● Input material:
--------------------------------------------------

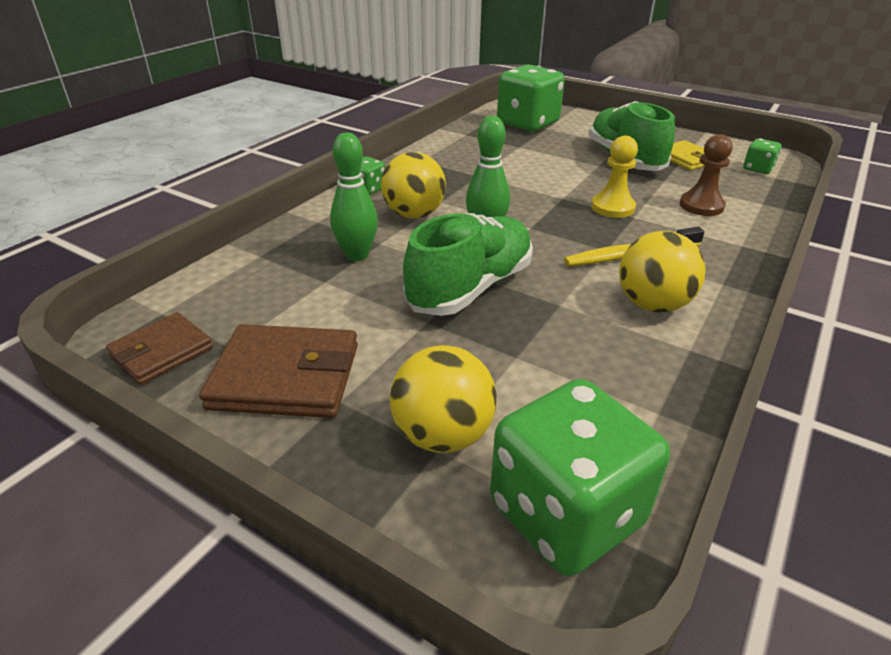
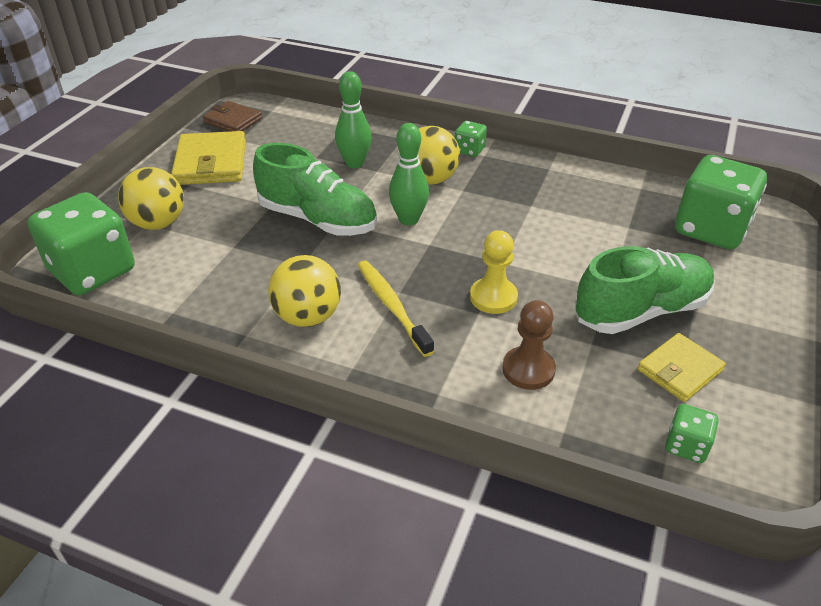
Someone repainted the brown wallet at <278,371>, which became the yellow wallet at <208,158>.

--------------------------------------------------

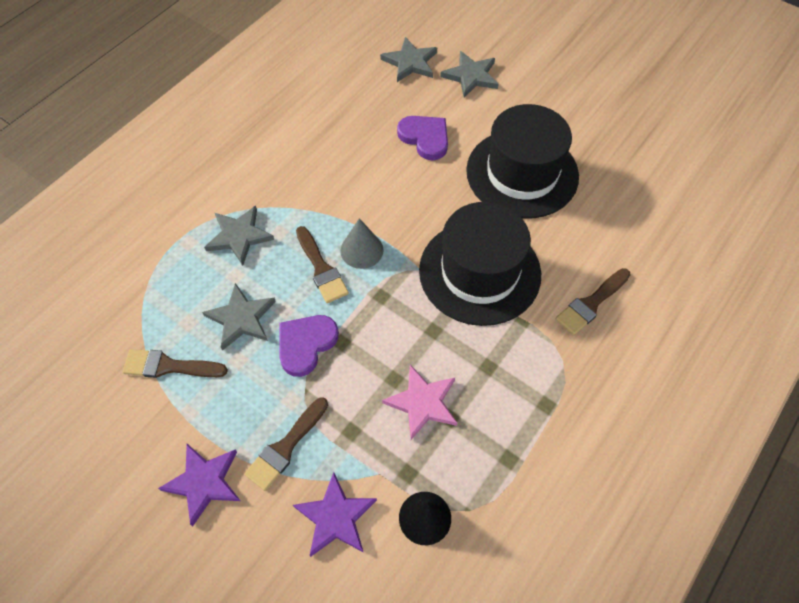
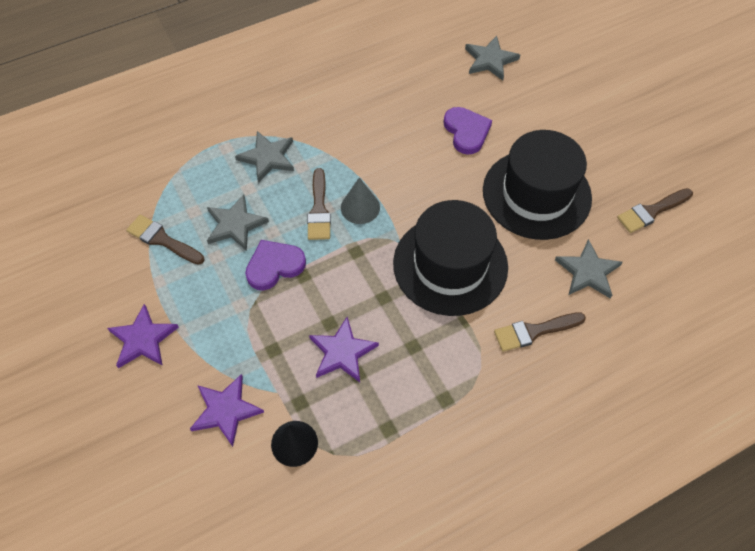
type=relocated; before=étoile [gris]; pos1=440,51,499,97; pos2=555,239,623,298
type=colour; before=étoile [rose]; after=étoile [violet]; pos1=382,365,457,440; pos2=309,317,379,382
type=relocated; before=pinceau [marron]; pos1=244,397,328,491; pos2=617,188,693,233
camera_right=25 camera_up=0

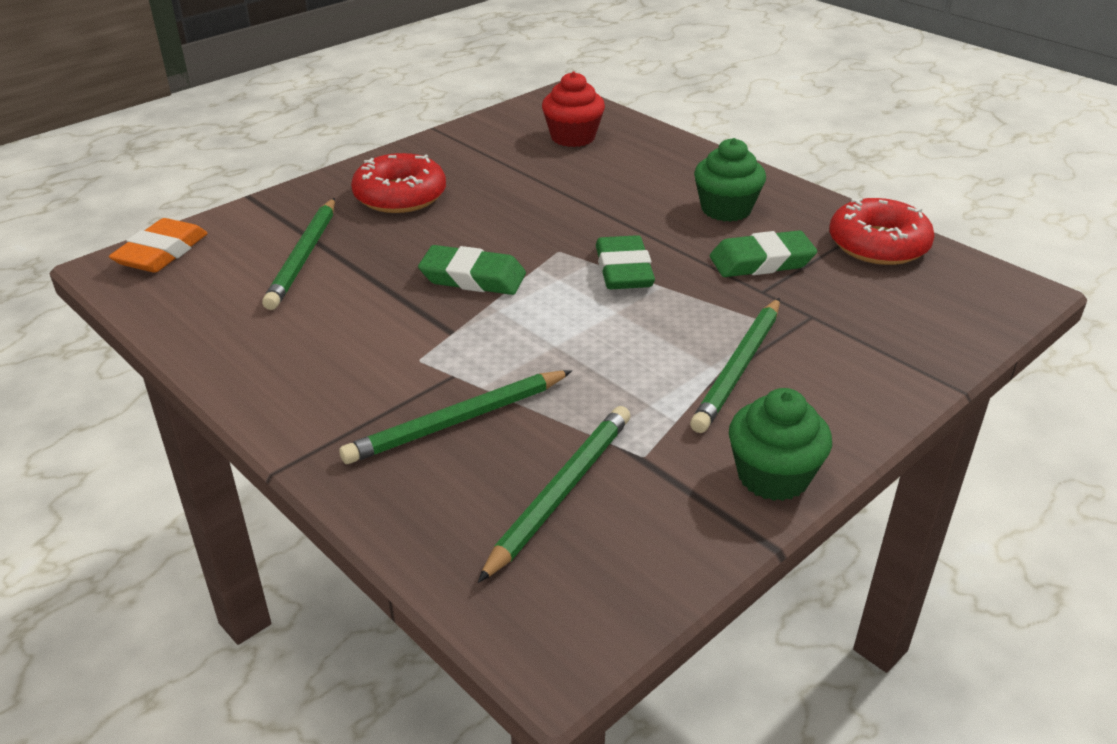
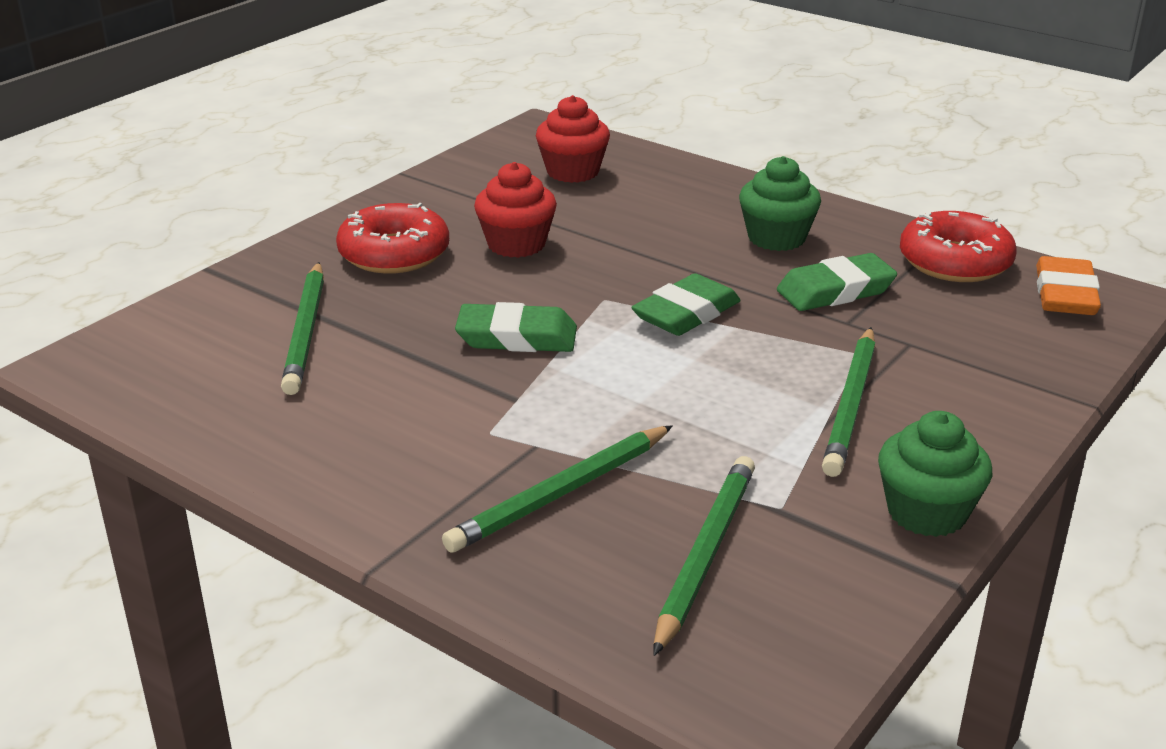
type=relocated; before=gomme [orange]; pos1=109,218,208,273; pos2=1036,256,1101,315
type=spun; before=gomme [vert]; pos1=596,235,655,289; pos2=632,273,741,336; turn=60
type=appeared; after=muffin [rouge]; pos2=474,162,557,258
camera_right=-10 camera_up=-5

--------------------------------------------------

● What the exercise asks:
The answer consists of the lines above that include the word "étoile", each copied exactly.

● Response to this task:
type=relocated; before=étoile [gris]; pos1=440,51,499,97; pos2=555,239,623,298
type=colour; before=étoile [rose]; after=étoile [violet]; pos1=382,365,457,440; pos2=309,317,379,382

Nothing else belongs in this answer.